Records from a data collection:
- - -
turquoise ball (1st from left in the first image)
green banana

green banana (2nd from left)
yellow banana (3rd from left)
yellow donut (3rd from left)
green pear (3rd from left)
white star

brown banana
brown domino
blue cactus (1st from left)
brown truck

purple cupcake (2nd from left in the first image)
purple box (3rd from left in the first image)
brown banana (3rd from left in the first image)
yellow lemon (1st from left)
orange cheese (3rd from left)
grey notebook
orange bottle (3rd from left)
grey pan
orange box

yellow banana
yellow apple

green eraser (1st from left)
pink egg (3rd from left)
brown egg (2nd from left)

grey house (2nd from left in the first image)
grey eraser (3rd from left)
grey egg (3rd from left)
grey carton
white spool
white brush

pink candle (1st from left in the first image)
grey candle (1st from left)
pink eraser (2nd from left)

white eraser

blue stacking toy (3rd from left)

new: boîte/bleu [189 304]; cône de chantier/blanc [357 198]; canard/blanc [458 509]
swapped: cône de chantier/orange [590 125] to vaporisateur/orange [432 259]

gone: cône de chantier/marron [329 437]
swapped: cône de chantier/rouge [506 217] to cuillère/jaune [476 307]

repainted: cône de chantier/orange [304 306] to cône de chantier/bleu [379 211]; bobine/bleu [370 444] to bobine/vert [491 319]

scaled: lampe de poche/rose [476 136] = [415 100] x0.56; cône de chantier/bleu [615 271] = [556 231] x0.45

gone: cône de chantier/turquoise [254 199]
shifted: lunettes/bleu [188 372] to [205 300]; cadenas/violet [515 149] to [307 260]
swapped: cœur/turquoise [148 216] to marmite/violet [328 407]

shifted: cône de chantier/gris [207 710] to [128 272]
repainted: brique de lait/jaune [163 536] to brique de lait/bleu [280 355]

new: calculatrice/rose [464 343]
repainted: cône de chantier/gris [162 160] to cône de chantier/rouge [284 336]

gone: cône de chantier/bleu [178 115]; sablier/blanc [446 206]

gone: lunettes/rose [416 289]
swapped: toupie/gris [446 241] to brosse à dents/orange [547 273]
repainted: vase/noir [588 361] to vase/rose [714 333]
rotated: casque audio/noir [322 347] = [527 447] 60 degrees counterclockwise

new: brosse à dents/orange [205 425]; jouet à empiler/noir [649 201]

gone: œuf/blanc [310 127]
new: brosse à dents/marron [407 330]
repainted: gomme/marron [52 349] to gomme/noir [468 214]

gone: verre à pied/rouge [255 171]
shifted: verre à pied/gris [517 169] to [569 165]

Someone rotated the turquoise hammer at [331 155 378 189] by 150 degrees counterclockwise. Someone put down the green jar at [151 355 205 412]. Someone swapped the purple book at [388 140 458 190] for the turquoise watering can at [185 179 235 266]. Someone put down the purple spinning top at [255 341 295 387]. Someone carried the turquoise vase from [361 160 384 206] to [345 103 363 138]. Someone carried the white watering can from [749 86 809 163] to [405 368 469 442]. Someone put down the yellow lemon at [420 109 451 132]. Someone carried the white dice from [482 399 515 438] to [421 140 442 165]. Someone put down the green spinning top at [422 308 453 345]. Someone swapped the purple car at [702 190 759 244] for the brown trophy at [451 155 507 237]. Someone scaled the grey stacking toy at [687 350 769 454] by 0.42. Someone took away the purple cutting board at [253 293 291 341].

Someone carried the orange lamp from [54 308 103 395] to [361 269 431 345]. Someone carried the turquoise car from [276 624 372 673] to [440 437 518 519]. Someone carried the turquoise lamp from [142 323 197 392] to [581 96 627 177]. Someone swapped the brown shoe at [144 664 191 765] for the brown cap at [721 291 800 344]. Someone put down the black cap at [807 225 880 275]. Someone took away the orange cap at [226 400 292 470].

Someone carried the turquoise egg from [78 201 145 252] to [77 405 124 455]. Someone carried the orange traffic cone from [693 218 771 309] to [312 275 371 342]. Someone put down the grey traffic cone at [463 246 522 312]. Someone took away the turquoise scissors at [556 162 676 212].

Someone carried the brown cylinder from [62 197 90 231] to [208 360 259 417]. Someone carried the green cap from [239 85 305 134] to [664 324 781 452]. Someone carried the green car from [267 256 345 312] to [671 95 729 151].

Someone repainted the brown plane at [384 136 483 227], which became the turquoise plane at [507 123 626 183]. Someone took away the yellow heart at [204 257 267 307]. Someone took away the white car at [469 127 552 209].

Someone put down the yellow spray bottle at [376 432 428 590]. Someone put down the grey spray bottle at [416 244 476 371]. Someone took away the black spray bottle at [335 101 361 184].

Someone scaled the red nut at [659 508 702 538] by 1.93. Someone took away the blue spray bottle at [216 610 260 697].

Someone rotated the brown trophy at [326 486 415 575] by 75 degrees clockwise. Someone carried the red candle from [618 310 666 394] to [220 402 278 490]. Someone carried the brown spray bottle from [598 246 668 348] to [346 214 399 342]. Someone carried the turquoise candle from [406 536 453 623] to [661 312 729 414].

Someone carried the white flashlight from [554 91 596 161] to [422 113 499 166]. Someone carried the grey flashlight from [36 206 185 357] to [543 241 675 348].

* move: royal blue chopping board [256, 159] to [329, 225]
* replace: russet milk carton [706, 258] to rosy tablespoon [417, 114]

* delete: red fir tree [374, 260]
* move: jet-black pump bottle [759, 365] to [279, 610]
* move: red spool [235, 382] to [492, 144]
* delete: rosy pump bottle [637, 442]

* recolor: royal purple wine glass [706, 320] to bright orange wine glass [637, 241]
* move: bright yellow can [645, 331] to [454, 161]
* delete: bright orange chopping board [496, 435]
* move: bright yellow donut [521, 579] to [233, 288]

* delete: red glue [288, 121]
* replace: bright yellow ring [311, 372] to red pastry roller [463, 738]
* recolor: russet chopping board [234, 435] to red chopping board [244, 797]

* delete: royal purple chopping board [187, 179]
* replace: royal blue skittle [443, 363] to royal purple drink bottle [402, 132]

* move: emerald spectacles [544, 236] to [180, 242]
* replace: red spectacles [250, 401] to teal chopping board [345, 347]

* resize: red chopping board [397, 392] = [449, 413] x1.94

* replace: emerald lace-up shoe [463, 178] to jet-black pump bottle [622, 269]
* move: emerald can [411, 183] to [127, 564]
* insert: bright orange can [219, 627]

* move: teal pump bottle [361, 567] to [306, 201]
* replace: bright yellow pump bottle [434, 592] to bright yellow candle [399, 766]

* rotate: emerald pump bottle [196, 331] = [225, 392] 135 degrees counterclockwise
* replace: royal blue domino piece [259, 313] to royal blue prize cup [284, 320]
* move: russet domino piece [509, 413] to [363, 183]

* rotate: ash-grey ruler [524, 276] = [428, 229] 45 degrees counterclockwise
- - -
From the first line to the last, restate the data above exactly.

turquoise ball (1st from left in the first image)
green banana

green banana (2nd from left)
yellow banana (3rd from left)
yellow donut (3rd from left)
green pear (3rd from left)
white star

brown banana
brown domino
blue cactus (1st from left)
brown truck

purple cupcake (2nd from left in the first image)
purple box (3rd from left in the first image)
brown banana (3rd from left in the first image)
yellow lemon (1st from left)
orange cheese (3rd from left)
grey notebook
orange bottle (3rd from left)
grey pan
orange box

yellow banana
yellow apple

green eraser (1st from left)
pink egg (3rd from left)
brown egg (2nd from left)

grey house (2nd from left in the first image)
grey eraser (3rd from left)
grey egg (3rd from left)
grey carton
white spool
white brush

pink candle (1st from left in the first image)
grey candle (1st from left)
pink eraser (2nd from left)

white eraser

blue stacking toy (3rd from left)

new: boîte/bleu [189 304]; cône de chantier/blanc [357 198]; canard/blanc [458 509]
swapped: cône de chantier/orange [590 125] to vaporisateur/orange [432 259]

gone: cône de chantier/marron [329 437]
swapped: cône de chantier/rouge [506 217] to cuillère/jaune [476 307]

repainted: cône de chantier/orange [304 306] to cône de chantier/bleu [379 211]; bobine/bleu [370 444] to bobine/vert [491 319]

scaled: lampe de poche/rose [476 136] = [415 100] x0.56; cône de chantier/bleu [615 271] = [556 231] x0.45

gone: cône de chantier/turquoise [254 199]
shifted: lunettes/bleu [188 372] to [205 300]; cadenas/violet [515 149] to [307 260]
swapped: cœur/turquoise [148 216] to marmite/violet [328 407]

shifted: cône de chantier/gris [207 710] to [128 272]
repainted: brique de lait/jaune [163 536] to brique de lait/bleu [280 355]

new: calculatrice/rose [464 343]
repainted: cône de chantier/gris [162 160] to cône de chantier/rouge [284 336]

gone: cône de chantier/bleu [178 115]; sablier/blanc [446 206]

gone: lunettes/rose [416 289]
swapped: toupie/gris [446 241] to brosse à dents/orange [547 273]
repainted: vase/noir [588 361] to vase/rose [714 333]
rotated: casque audio/noir [322 347] = [527 447] 60 degrees counterclockwise

new: brosse à dents/orange [205 425]; jouet à empiler/noir [649 201]

gone: œuf/blanc [310 127]
new: brosse à dents/marron [407 330]
repainted: gomme/marron [52 349] to gomme/noir [468 214]

gone: verre à pied/rouge [255 171]
shifted: verre à pied/gris [517 169] to [569 165]

Someone rotated the turquoise hammer at [331 155 378 189] by 150 degrees counterclockwise. Someone put down the green jar at [151 355 205 412]. Someone swapped the purple book at [388 140 458 190] for the turquoise watering can at [185 179 235 266]. Someone put down the purple spinning top at [255 341 295 387]. Someone carried the turquoise vase from [361 160 384 206] to [345 103 363 138]. Someone carried the white watering can from [749 86 809 163] to [405 368 469 442]. Someone put down the yellow lemon at [420 109 451 132]. Someone carried the white dice from [482 399 515 438] to [421 140 442 165]. Someone put down the green spinning top at [422 308 453 345]. Someone swapped the purple car at [702 190 759 244] for the brown trophy at [451 155 507 237]. Someone scaled the grey stacking toy at [687 350 769 454] by 0.42. Someone took away the purple cutting board at [253 293 291 341].

Someone carried the orange lamp from [54 308 103 395] to [361 269 431 345]. Someone carried the turquoise car from [276 624 372 673] to [440 437 518 519]. Someone carried the turquoise lamp from [142 323 197 392] to [581 96 627 177]. Someone swapped the brown shoe at [144 664 191 765] for the brown cap at [721 291 800 344]. Someone put down the black cap at [807 225 880 275]. Someone took away the orange cap at [226 400 292 470].

Someone carried the turquoise egg from [78 201 145 252] to [77 405 124 455]. Someone carried the orange traffic cone from [693 218 771 309] to [312 275 371 342]. Someone put down the grey traffic cone at [463 246 522 312]. Someone took away the turquoise scissors at [556 162 676 212].

Someone carried the brown cylinder from [62 197 90 231] to [208 360 259 417]. Someone carried the green cap from [239 85 305 134] to [664 324 781 452]. Someone carried the green car from [267 256 345 312] to [671 95 729 151].

Someone repainted the brown plane at [384 136 483 227], which became the turquoise plane at [507 123 626 183]. Someone took away the yellow heart at [204 257 267 307]. Someone took away the white car at [469 127 552 209].

Someone put down the yellow spray bottle at [376 432 428 590]. Someone put down the grey spray bottle at [416 244 476 371]. Someone took away the black spray bottle at [335 101 361 184].

Someone scaled the red nut at [659 508 702 538] by 1.93. Someone took away the blue spray bottle at [216 610 260 697].

Someone rotated the brown trophy at [326 486 415 575] by 75 degrees clockwise. Someone carried the red candle from [618 310 666 394] to [220 402 278 490]. Someone carried the brown spray bottle from [598 246 668 348] to [346 214 399 342]. Someone carried the turquoise candle from [406 536 453 623] to [661 312 729 414].

Someone carried the white flashlight from [554 91 596 161] to [422 113 499 166]. Someone carried the grey flashlight from [36 206 185 357] to [543 241 675 348].

* move: royal blue chopping board [256, 159] to [329, 225]
* replace: russet milk carton [706, 258] to rosy tablespoon [417, 114]

* delete: red fir tree [374, 260]
* move: jet-black pump bottle [759, 365] to [279, 610]
* move: red spool [235, 382] to [492, 144]
* delete: rosy pump bottle [637, 442]

* recolor: royal purple wine glass [706, 320] to bright orange wine glass [637, 241]
* move: bright yellow can [645, 331] to [454, 161]
* delete: bright orange chopping board [496, 435]
* move: bright yellow donut [521, 579] to [233, 288]

* delete: red glue [288, 121]
* replace: bright yellow ring [311, 372] to red pastry roller [463, 738]
* recolor: russet chopping board [234, 435] to red chopping board [244, 797]

* delete: royal purple chopping board [187, 179]
* replace: royal blue skittle [443, 363] to royal purple drink bottle [402, 132]

* move: emerald spectacles [544, 236] to [180, 242]
* replace: red spectacles [250, 401] to teal chopping board [345, 347]

* resize: red chopping board [397, 392] = [449, 413] x1.94

* replace: emerald lace-up shoe [463, 178] to jet-black pump bottle [622, 269]
* move: emerald can [411, 183] to [127, 564]
* insert: bright orange can [219, 627]

* move: teal pump bottle [361, 567] to [306, 201]
* replace: bright yellow pump bottle [434, 592] to bright yellow candle [399, 766]

* rotate: emerald pump bottle [196, 331] = [225, 392] 135 degrees counterclockwise
* replace: royal blue domino piece [259, 313] to royal blue prize cup [284, 320]
* move: russet domino piece [509, 413] to [363, 183]

* rotate: ash-grey ruler [524, 276] = [428, 229] 45 degrees counterclockwise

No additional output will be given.